Material provided >>
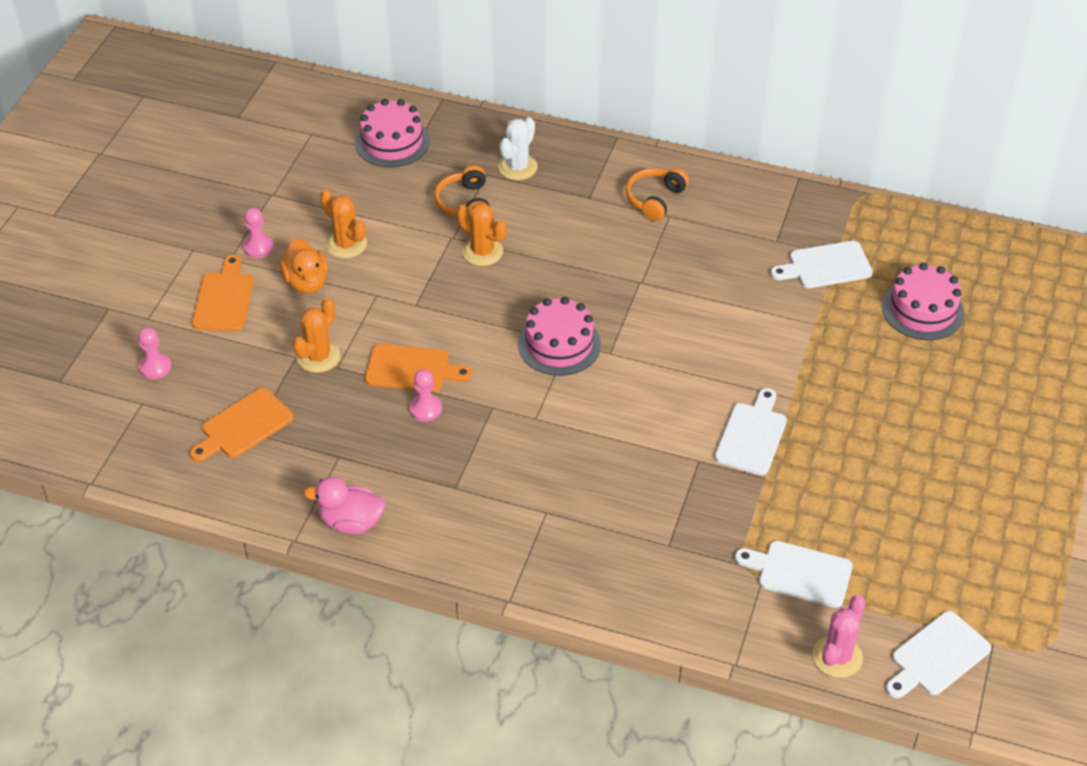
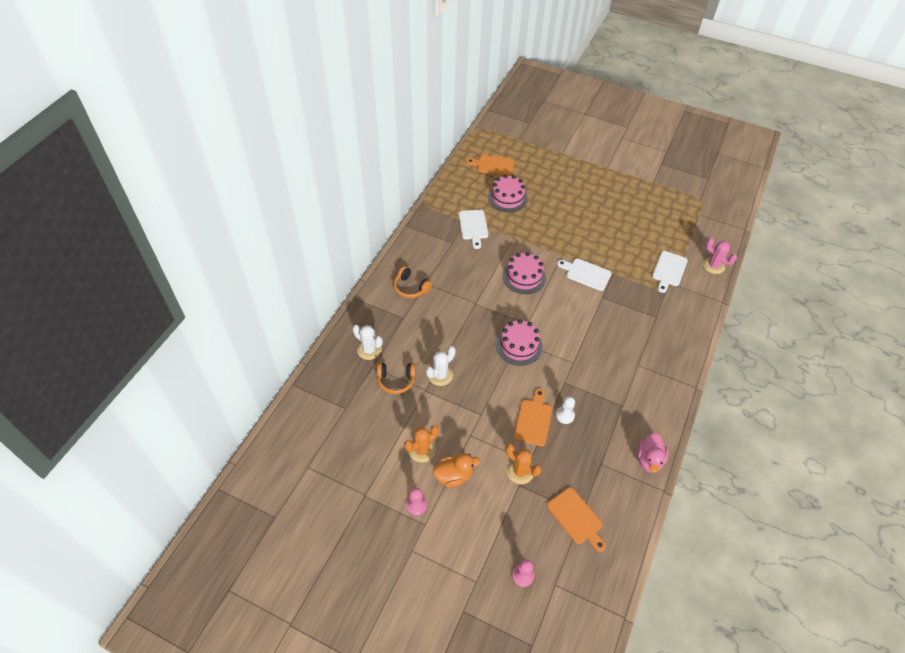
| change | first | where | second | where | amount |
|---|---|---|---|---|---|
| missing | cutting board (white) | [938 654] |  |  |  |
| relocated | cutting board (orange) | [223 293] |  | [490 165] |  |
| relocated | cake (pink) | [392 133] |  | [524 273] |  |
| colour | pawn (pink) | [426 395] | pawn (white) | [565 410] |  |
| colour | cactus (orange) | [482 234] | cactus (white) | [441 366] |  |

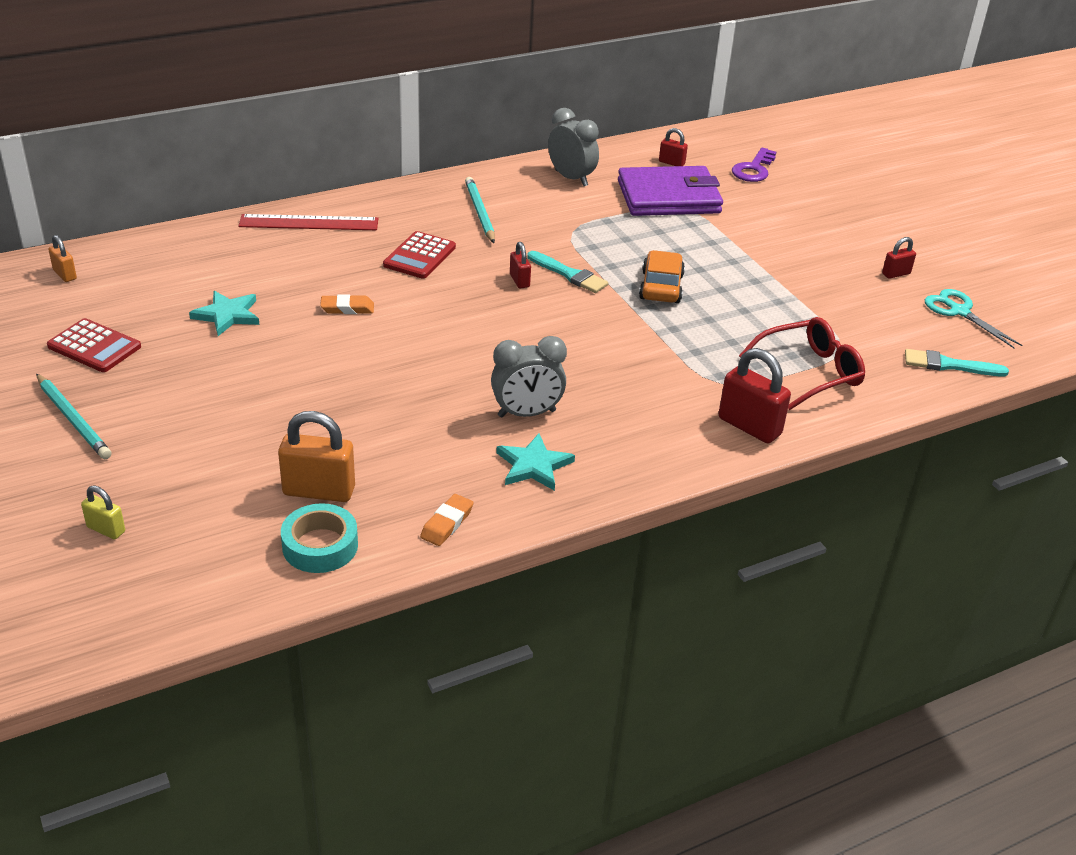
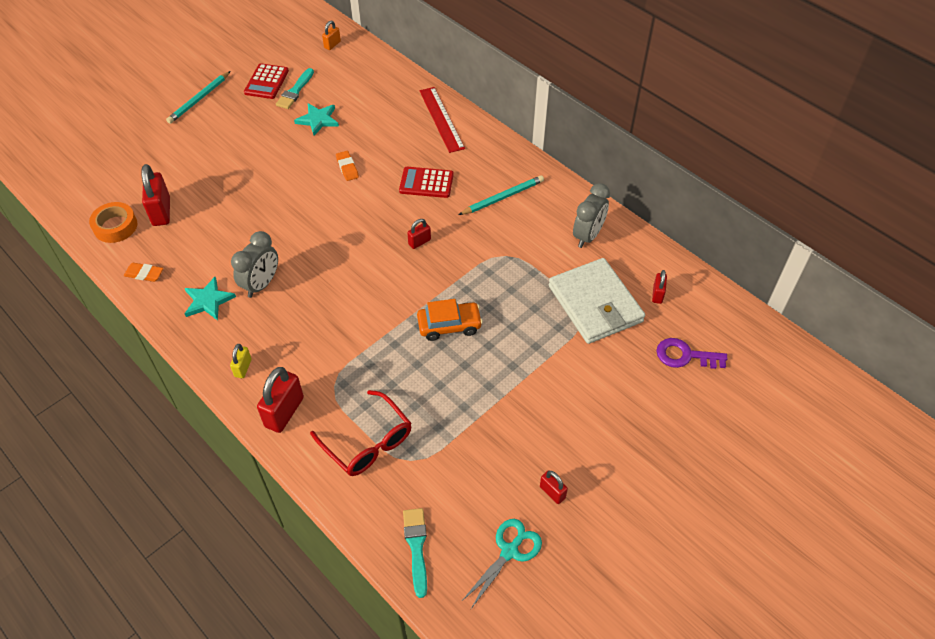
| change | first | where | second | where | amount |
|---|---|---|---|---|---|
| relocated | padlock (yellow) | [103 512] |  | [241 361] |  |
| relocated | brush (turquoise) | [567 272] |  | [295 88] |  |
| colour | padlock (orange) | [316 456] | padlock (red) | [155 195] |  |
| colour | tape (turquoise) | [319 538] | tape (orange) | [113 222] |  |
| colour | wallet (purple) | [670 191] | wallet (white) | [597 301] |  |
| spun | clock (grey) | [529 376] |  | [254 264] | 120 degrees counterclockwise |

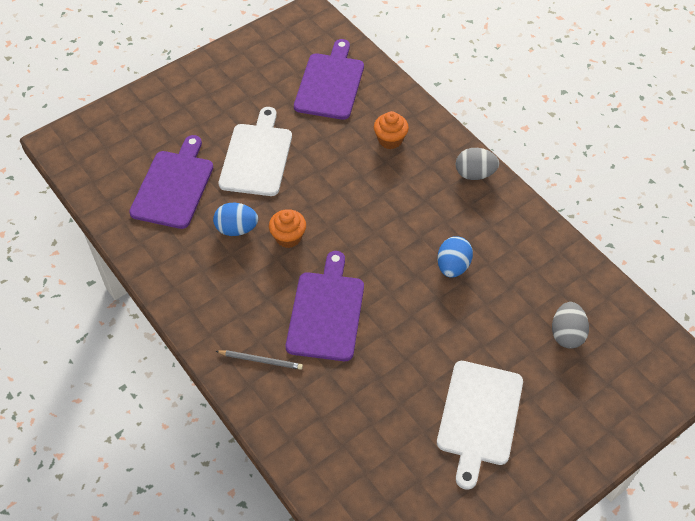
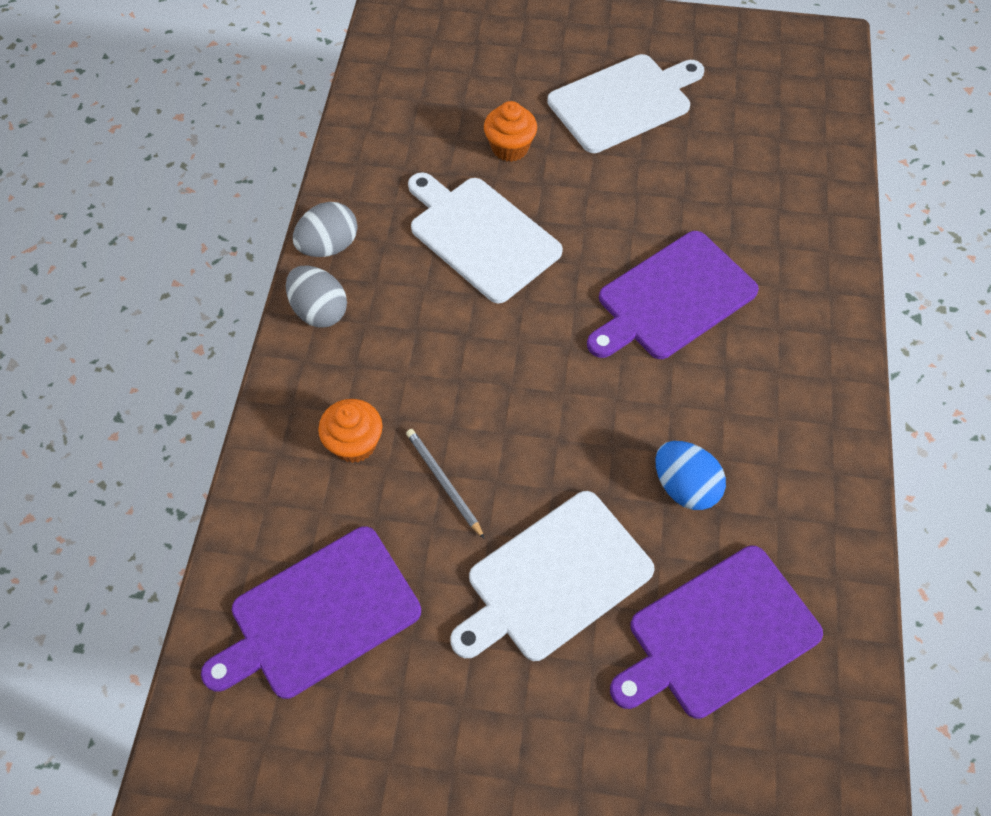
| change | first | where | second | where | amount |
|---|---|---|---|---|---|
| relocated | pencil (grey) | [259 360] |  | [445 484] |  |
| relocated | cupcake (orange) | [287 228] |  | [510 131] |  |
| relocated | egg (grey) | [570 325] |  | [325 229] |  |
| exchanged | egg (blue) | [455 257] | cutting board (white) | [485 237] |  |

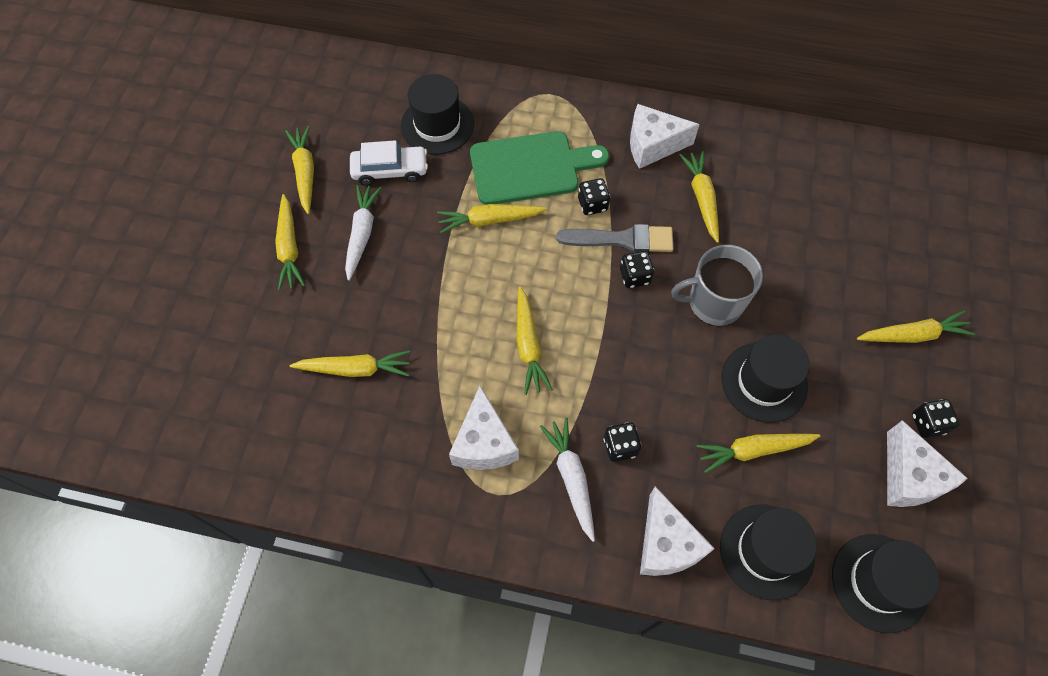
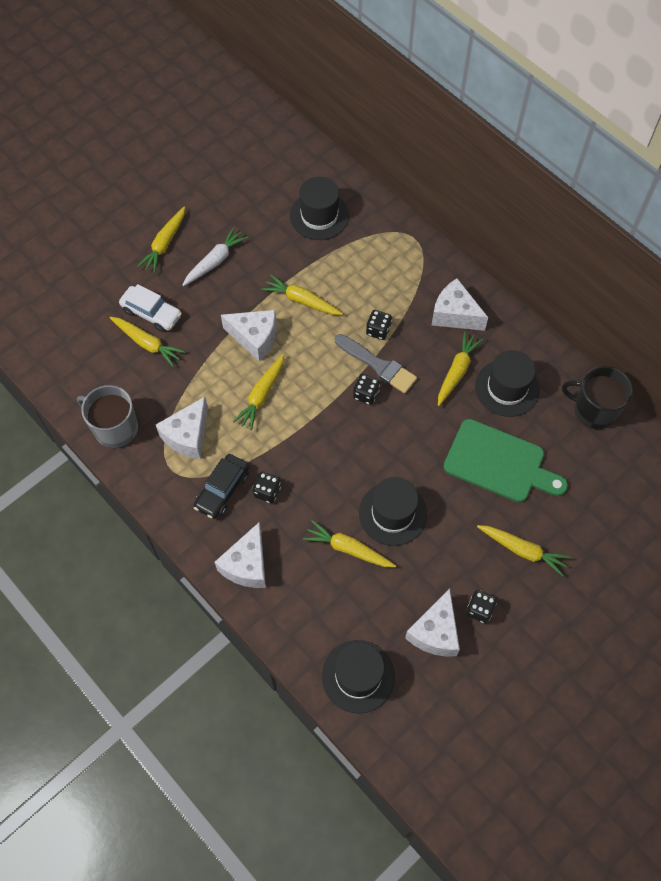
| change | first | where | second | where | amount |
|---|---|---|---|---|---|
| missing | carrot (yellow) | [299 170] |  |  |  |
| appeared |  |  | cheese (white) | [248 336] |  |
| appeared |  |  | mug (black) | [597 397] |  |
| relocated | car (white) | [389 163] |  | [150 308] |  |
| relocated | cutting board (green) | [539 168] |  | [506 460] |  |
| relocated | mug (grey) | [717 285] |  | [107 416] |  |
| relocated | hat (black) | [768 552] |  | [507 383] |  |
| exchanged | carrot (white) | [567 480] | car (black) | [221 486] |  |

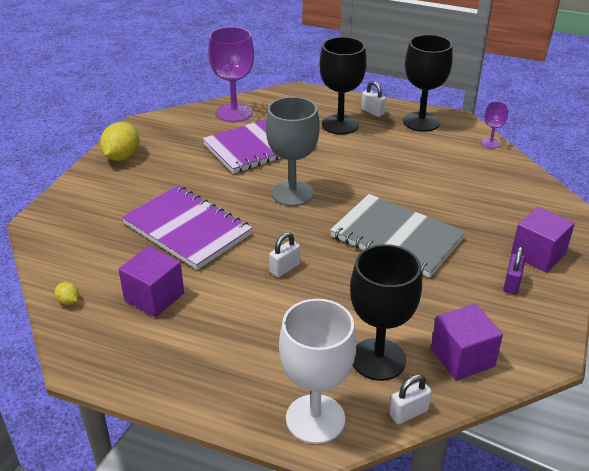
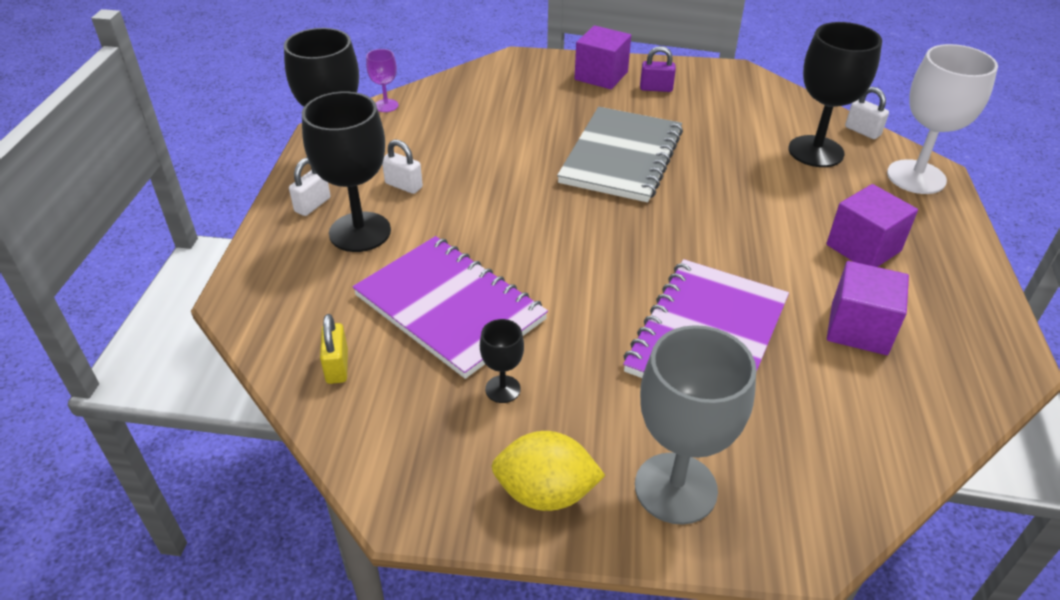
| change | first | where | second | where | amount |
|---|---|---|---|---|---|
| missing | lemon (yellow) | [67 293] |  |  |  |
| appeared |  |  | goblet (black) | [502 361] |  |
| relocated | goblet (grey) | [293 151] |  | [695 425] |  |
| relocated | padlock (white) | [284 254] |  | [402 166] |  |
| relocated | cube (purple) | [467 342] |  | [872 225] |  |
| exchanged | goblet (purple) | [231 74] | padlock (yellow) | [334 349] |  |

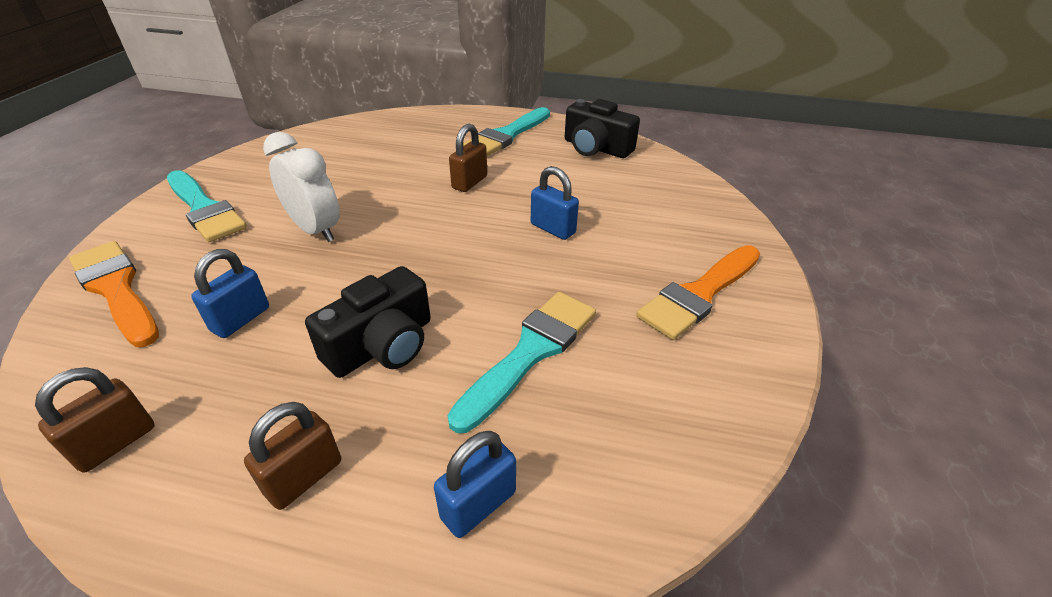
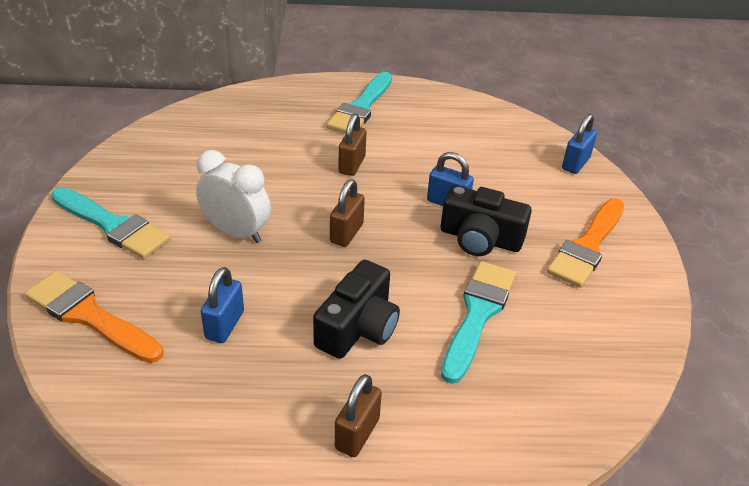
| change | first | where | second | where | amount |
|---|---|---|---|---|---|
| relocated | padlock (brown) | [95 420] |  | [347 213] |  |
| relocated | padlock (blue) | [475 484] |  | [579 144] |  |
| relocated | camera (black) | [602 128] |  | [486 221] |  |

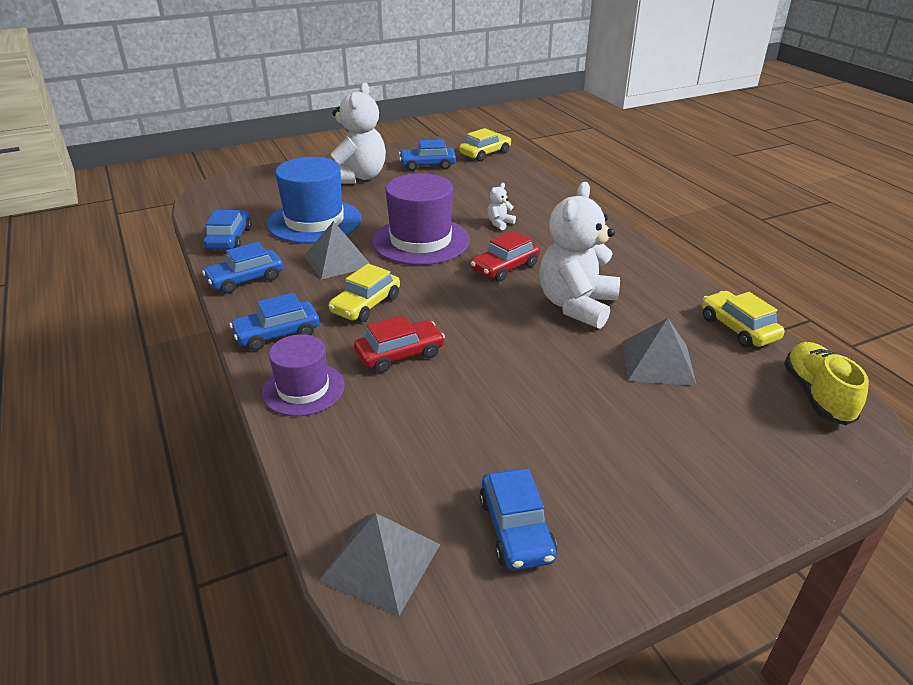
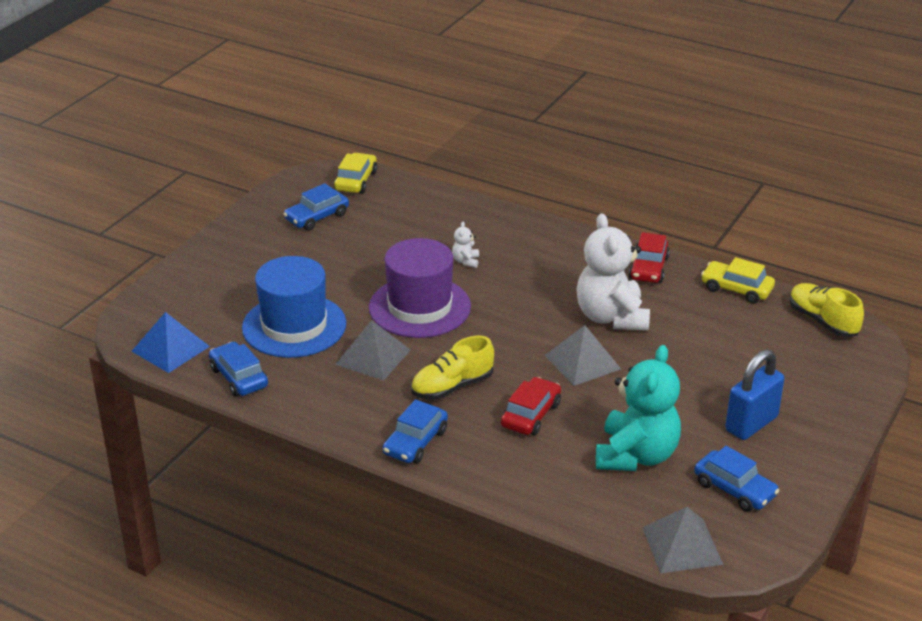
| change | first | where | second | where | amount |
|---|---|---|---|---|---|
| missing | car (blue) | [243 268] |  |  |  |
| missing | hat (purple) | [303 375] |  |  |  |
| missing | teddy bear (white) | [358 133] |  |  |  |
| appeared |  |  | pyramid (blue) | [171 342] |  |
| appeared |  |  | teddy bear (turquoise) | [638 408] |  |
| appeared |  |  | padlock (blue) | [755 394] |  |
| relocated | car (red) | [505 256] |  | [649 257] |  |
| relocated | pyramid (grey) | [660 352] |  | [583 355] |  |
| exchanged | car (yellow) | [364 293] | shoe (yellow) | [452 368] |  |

Exercise description >>
Copy all of the listing word for word, minus the images.

Solution to this task >>
| change | first | where | second | where | amount |
|---|---|---|---|---|---|
| missing | cutting board (white) | [938 654] |  |  |  |
| relocated | cutting board (orange) | [223 293] |  | [490 165] |  |
| relocated | cake (pink) | [392 133] |  | [524 273] |  |
| colour | pawn (pink) | [426 395] | pawn (white) | [565 410] |  |
| colour | cactus (orange) | [482 234] | cactus (white) | [441 366] |  |

| change | first | where | second | where | amount |
|---|---|---|---|---|---|
| relocated | padlock (yellow) | [103 512] |  | [241 361] |  |
| relocated | brush (turquoise) | [567 272] |  | [295 88] |  |
| colour | padlock (orange) | [316 456] | padlock (red) | [155 195] |  |
| colour | tape (turquoise) | [319 538] | tape (orange) | [113 222] |  |
| colour | wallet (purple) | [670 191] | wallet (white) | [597 301] |  |
| spun | clock (grey) | [529 376] |  | [254 264] | 120 degrees counterclockwise |

| change | first | where | second | where | amount |
|---|---|---|---|---|---|
| relocated | pencil (grey) | [259 360] |  | [445 484] |  |
| relocated | cupcake (orange) | [287 228] |  | [510 131] |  |
| relocated | egg (grey) | [570 325] |  | [325 229] |  |
| exchanged | egg (blue) | [455 257] | cutting board (white) | [485 237] |  |

| change | first | where | second | where | amount |
|---|---|---|---|---|---|
| missing | carrot (yellow) | [299 170] |  |  |  |
| appeared |  |  | cheese (white) | [248 336] |  |
| appeared |  |  | mug (black) | [597 397] |  |
| relocated | car (white) | [389 163] |  | [150 308] |  |
| relocated | cutting board (green) | [539 168] |  | [506 460] |  |
| relocated | mug (grey) | [717 285] |  | [107 416] |  |
| relocated | hat (black) | [768 552] |  | [507 383] |  |
| exchanged | carrot (white) | [567 480] | car (black) | [221 486] |  |

| change | first | where | second | where | amount |
|---|---|---|---|---|---|
| missing | lemon (yellow) | [67 293] |  |  |  |
| appeared |  |  | goblet (black) | [502 361] |  |
| relocated | goblet (grey) | [293 151] |  | [695 425] |  |
| relocated | padlock (white) | [284 254] |  | [402 166] |  |
| relocated | cube (purple) | [467 342] |  | [872 225] |  |
| exchanged | goblet (purple) | [231 74] | padlock (yellow) | [334 349] |  |

| change | first | where | second | where | amount |
|---|---|---|---|---|---|
| relocated | padlock (brown) | [95 420] |  | [347 213] |  |
| relocated | padlock (blue) | [475 484] |  | [579 144] |  |
| relocated | camera (black) | [602 128] |  | [486 221] |  |

| change | first | where | second | where | amount |
|---|---|---|---|---|---|
| missing | car (blue) | [243 268] |  |  |  |
| missing | hat (purple) | [303 375] |  |  |  |
| missing | teddy bear (white) | [358 133] |  |  |  |
| appeared |  |  | pyramid (blue) | [171 342] |  |
| appeared |  |  | teddy bear (turquoise) | [638 408] |  |
| appeared |  |  | padlock (blue) | [755 394] |  |
| relocated | car (red) | [505 256] |  | [649 257] |  |
| relocated | pyramid (grey) | [660 352] |  | [583 355] |  |
| exchanged | car (yellow) | [364 293] | shoe (yellow) | [452 368] |  |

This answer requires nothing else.